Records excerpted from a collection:
-=-=-=-=-

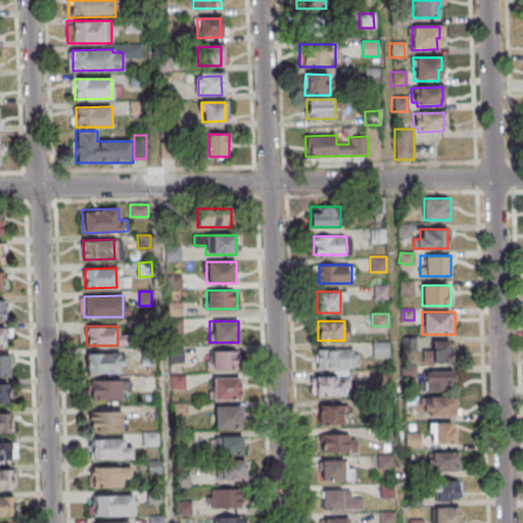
[(453,363),(453,341),(431,341),(431,363),(453,363)]
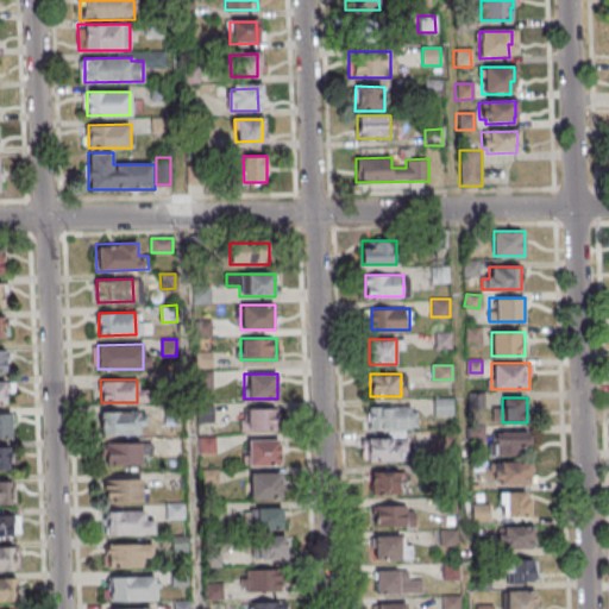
[(452,414),(452,399),(435,399),(435,414),(452,414)]
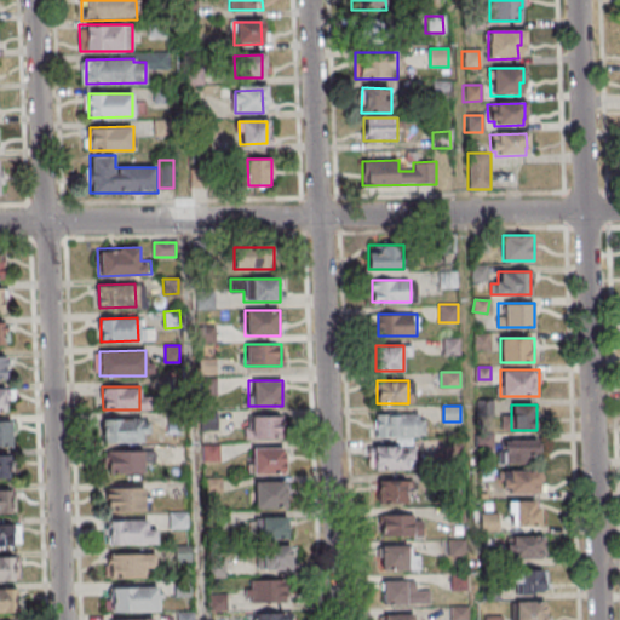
[(424,437),(424,413),(373,413),(373,437),(424,437)]
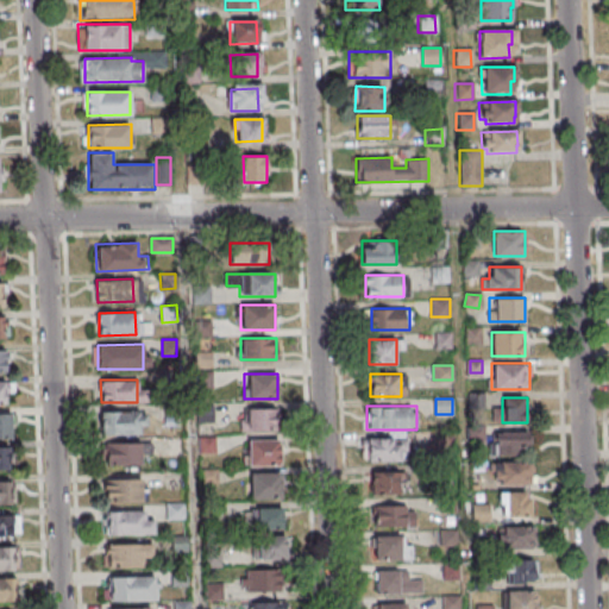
[(240,408),(240,431),(276,431),(276,408),(240,408)]
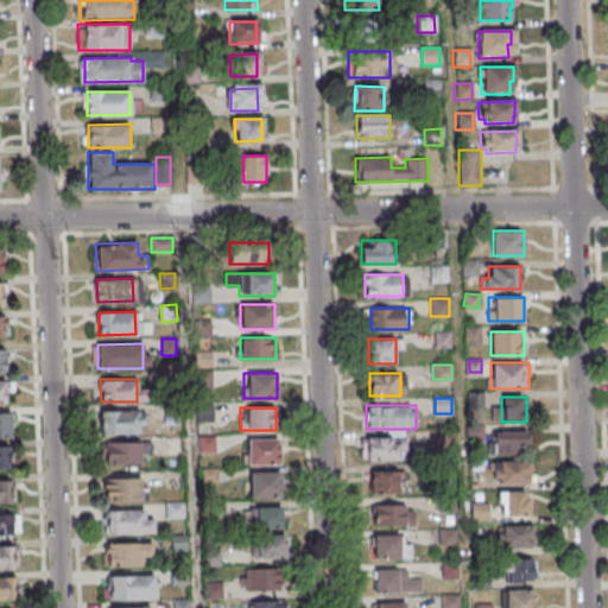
[(100,411),(135,410),(137,432),(100,434),(100,411)]
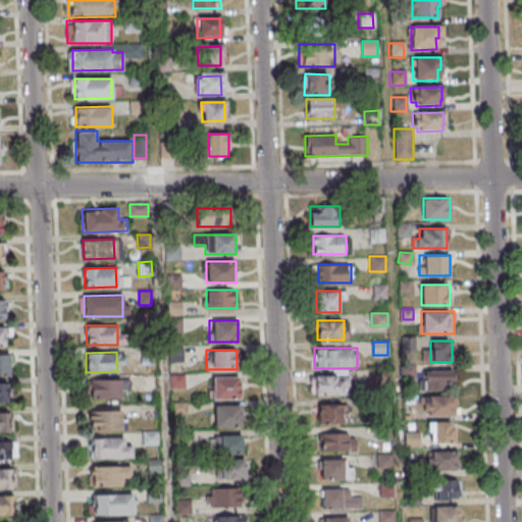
[(0,355),(9,355),(9,373),(0,373),(0,355)]
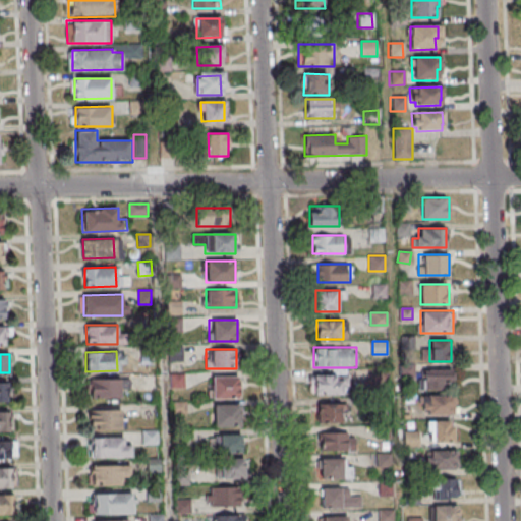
[(418,389),(451,389),(451,368),(418,368),(418,389)]
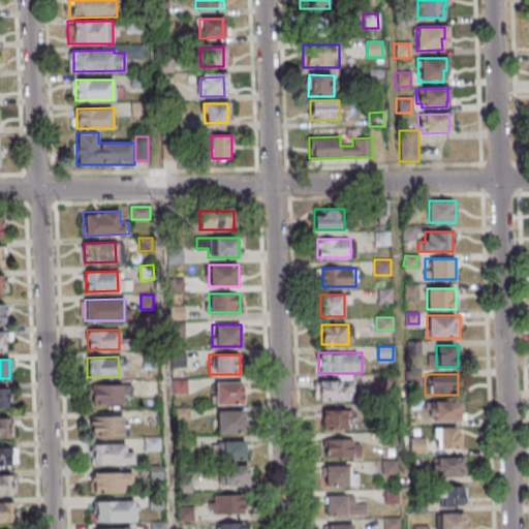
[(352,380),(318,380),(318,401),(352,401),(352,380)]
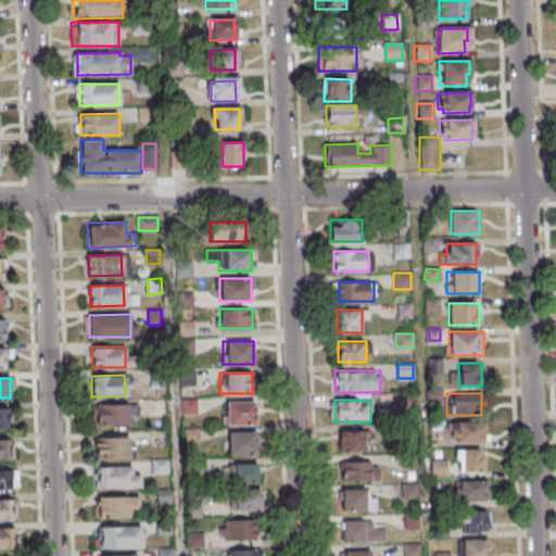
[(256,401),(223,401),(223,425),(256,425),(256,401)]
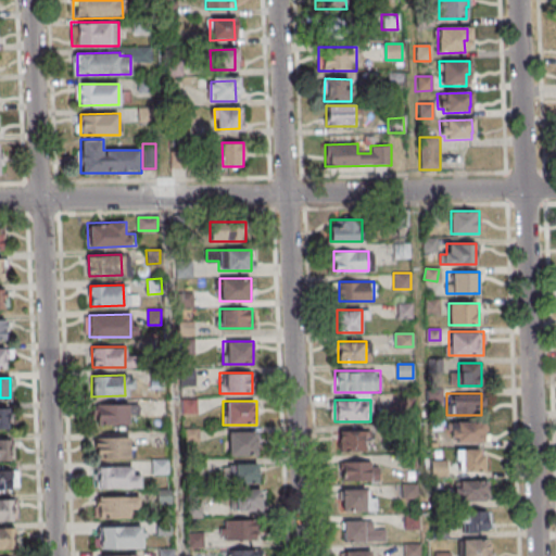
[(96,404),(129,403),(129,424),(97,425),(96,404)]
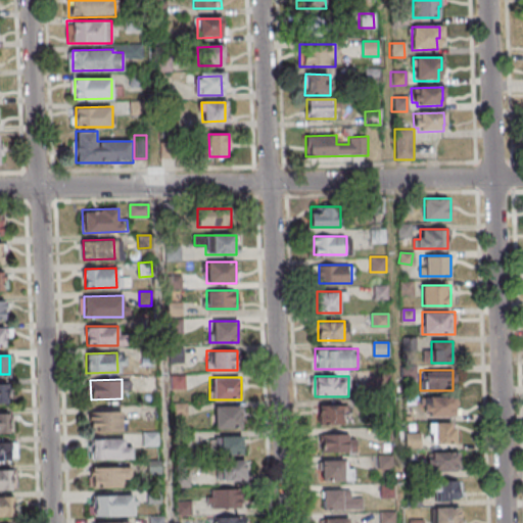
[(0,383),(7,383),(8,402),(0,402),(0,383)]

-=-=-=-=-

# [Problem to solve]
Take the line that contains "[(452,414),(452,399),(435,399),(435,414),(452,414)]" and every line after it up to the end of the records above, and restate them exactly, without the pictures.

# [Reply to the exercise]
[(452,414),(452,399),(435,399),(435,414),(452,414)]
[(424,437),(424,413),(373,413),(373,437),(424,437)]
[(240,408),(240,431),(276,431),(276,408),(240,408)]
[(100,411),(135,410),(137,432),(100,434),(100,411)]
[(0,355),(9,355),(9,373),(0,373),(0,355)]
[(418,389),(451,389),(451,368),(418,368),(418,389)]
[(352,380),(318,380),(318,401),(352,401),(352,380)]
[(256,401),(223,401),(223,425),(256,425),(256,401)]
[(96,404),(129,403),(129,424),(97,425),(96,404)]
[(0,383),(7,383),(8,402),(0,402),(0,383)]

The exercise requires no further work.